### Source data
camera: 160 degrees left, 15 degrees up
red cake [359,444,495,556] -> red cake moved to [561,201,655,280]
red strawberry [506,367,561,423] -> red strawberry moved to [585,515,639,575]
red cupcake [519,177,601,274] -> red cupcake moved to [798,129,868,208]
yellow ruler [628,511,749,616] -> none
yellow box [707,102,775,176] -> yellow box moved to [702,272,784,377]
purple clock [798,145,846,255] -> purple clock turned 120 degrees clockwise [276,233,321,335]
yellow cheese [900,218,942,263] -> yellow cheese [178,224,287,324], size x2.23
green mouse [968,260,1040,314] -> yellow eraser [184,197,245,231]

### WHAT YOU ARE ASKED TO DO
Make an exact copy of every line from the one with "yellow ruler [628,511,749,616] -> none" to the end of the data, with the first and last of those lines included.

### RESULT OF THE TASK
yellow ruler [628,511,749,616] -> none
yellow box [707,102,775,176] -> yellow box moved to [702,272,784,377]
purple clock [798,145,846,255] -> purple clock turned 120 degrees clockwise [276,233,321,335]
yellow cheese [900,218,942,263] -> yellow cheese [178,224,287,324], size x2.23
green mouse [968,260,1040,314] -> yellow eraser [184,197,245,231]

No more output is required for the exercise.